DATA SECTION
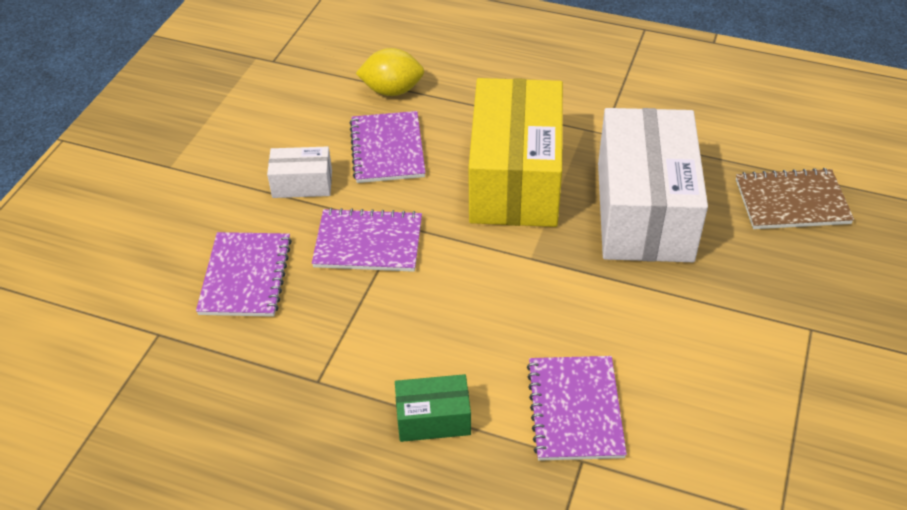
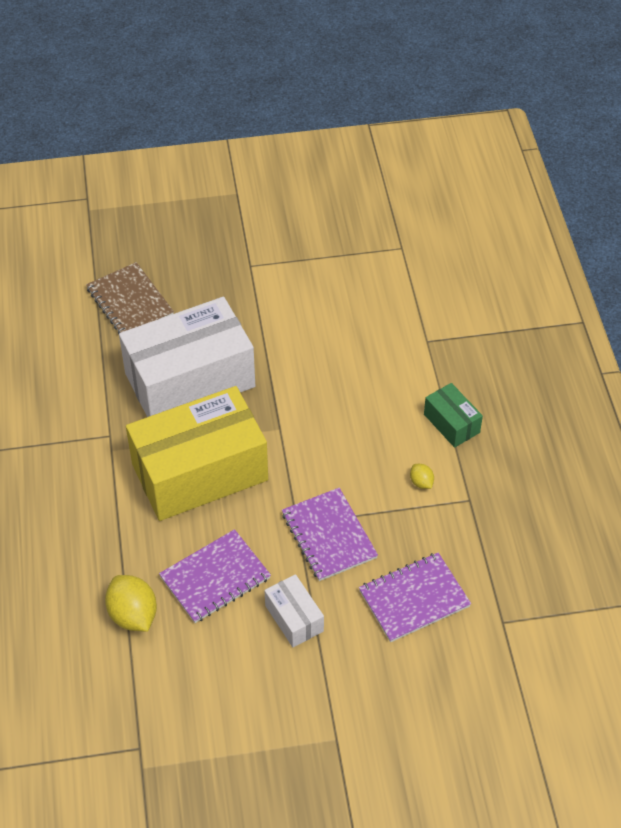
camera: 120 degrees left, 5 degrees up
(373, 348) = (421, 482): none -> yellow lemon
(575, 409) = (393, 357): purple notebook -> none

ASSIGNMENT
Return an exact transcription of the material, with its pictures left out.

SOLUTION TO THIS PROBLEM
camera: 120 degrees left, 5 degrees up
(373, 348) = (421, 482): none -> yellow lemon
(575, 409) = (393, 357): purple notebook -> none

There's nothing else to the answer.